Copy each line of the records that contains the word "scarlet".

## Material provided
....

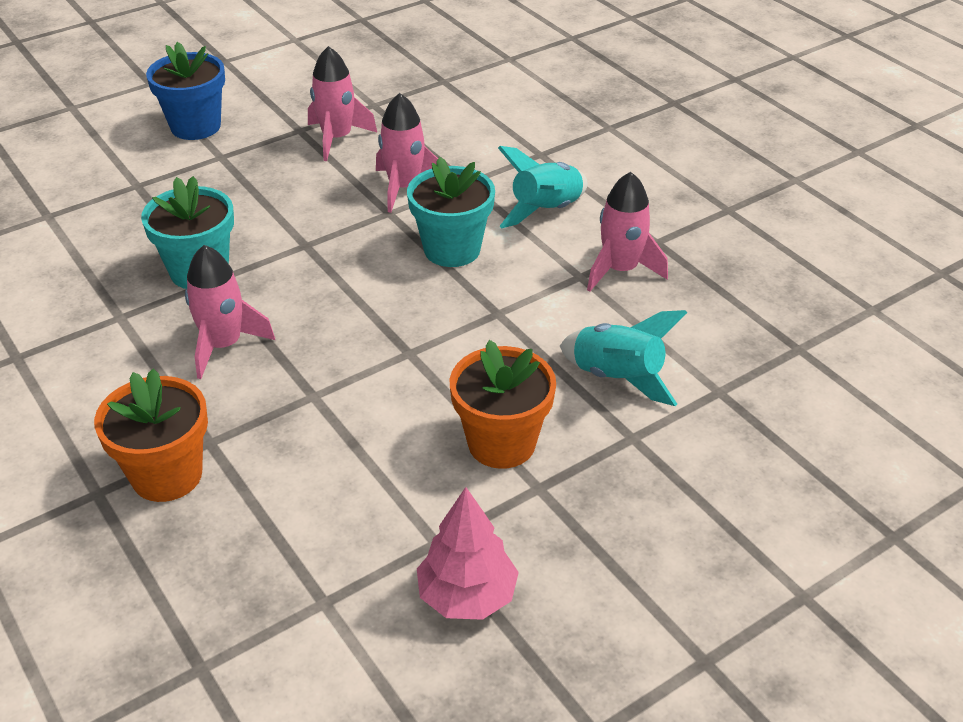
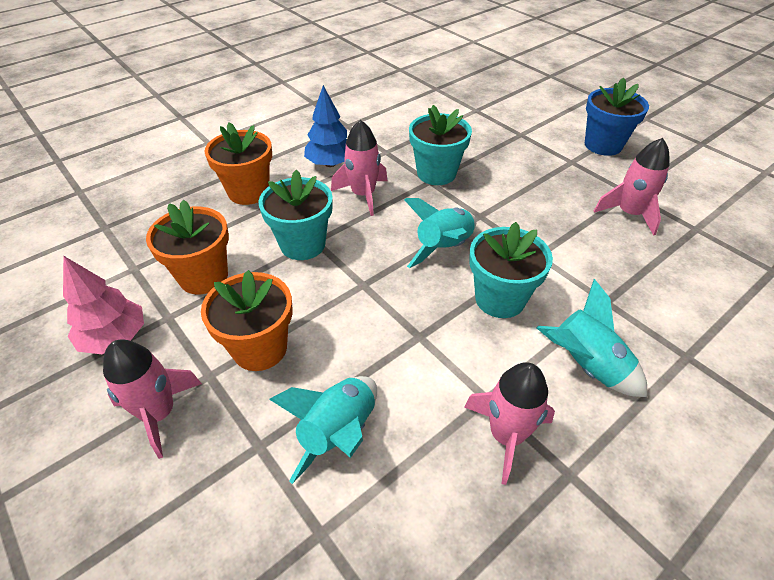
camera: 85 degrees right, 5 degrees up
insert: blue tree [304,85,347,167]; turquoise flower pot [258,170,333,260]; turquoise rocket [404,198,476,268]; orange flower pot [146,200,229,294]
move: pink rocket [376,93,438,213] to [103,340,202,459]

....

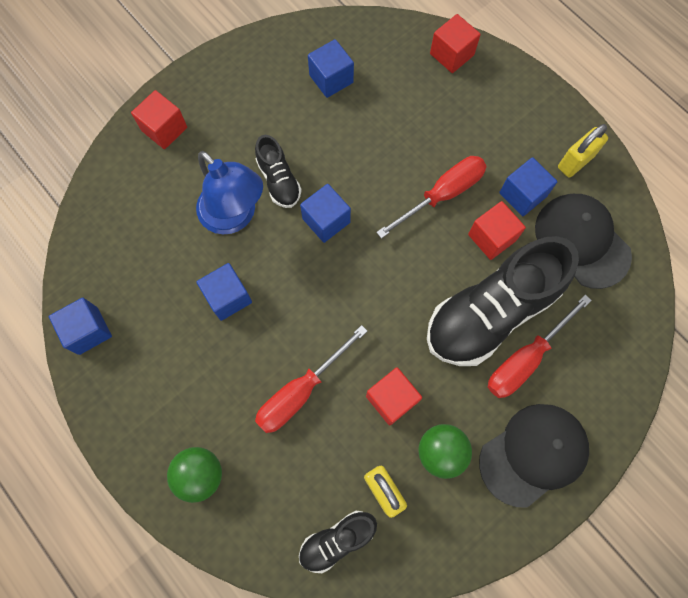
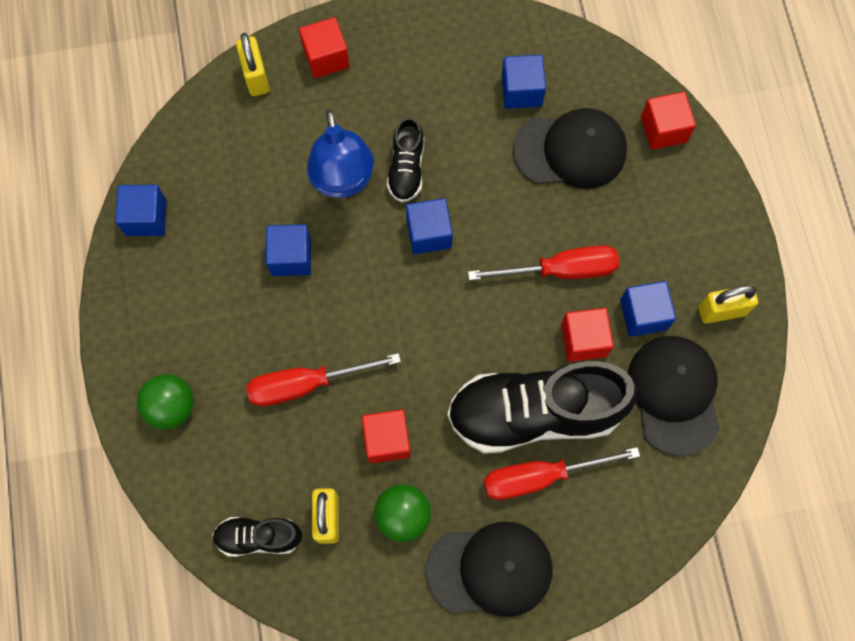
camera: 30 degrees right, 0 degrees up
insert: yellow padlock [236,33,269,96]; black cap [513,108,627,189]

....

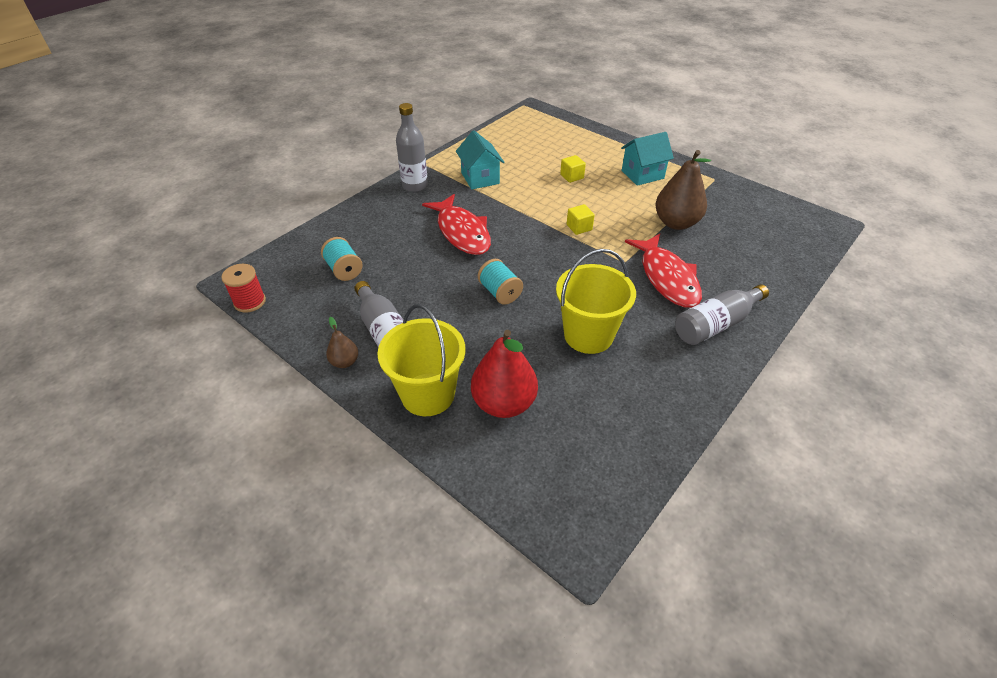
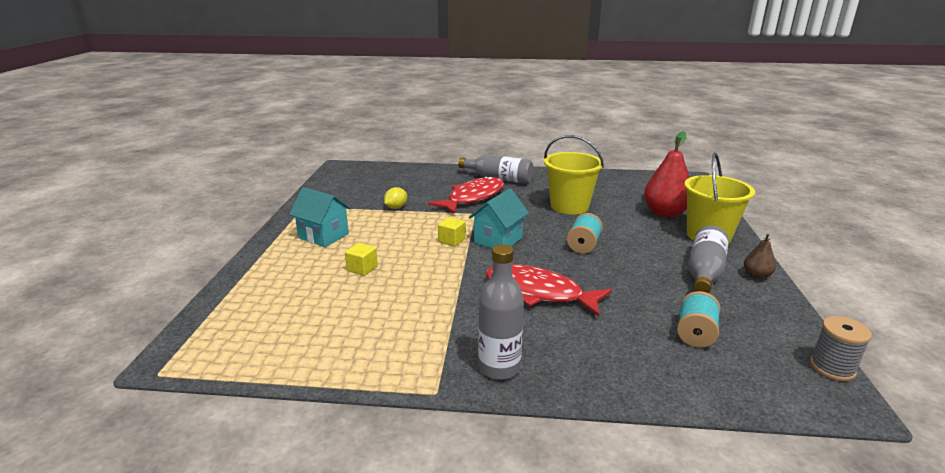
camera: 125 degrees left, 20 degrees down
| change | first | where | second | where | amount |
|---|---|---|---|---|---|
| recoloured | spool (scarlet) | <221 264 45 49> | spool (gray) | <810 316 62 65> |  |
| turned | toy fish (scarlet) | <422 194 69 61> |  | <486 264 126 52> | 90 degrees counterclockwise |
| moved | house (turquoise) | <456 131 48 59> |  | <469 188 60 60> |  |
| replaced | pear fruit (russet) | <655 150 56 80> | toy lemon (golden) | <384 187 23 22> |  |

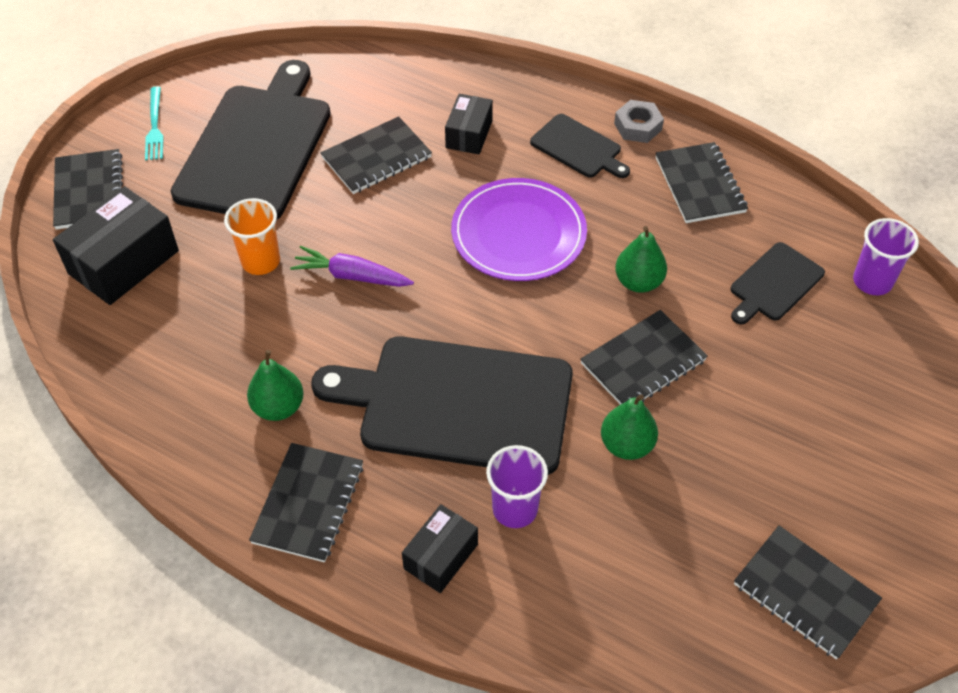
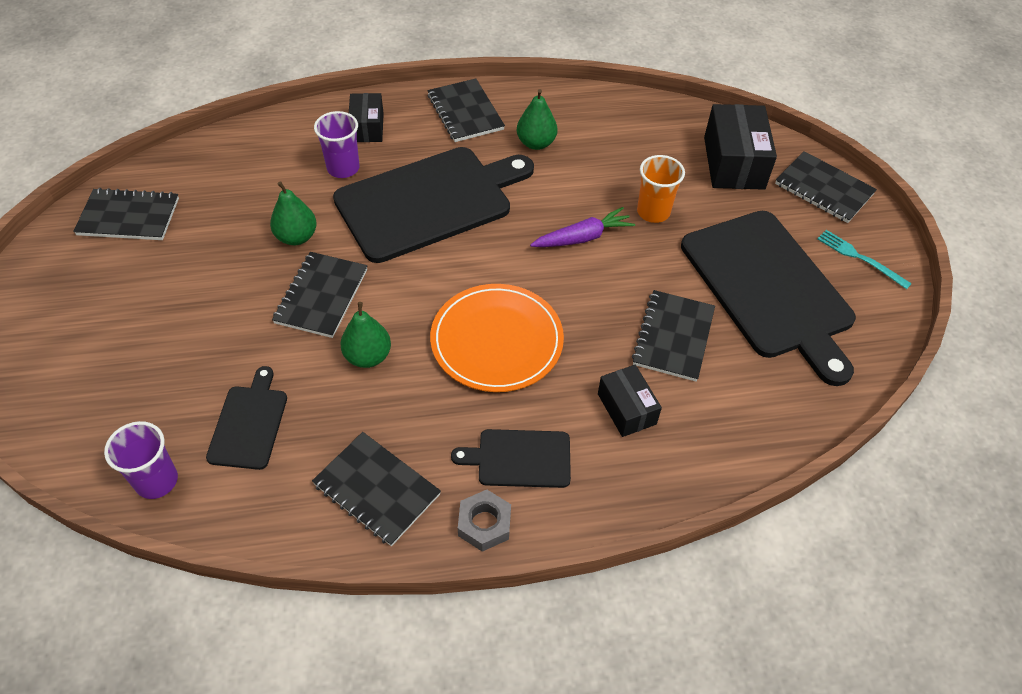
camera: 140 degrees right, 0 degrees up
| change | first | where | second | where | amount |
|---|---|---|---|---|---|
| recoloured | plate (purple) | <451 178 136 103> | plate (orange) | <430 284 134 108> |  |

....

## Solution to this problem
| recoloured | spool (scarlet) | <221 264 45 49> | spool (gray) | <810 316 62 65> |  |
| turned | toy fish (scarlet) | <422 194 69 61> |  | <486 264 126 52> | 90 degrees counterclockwise |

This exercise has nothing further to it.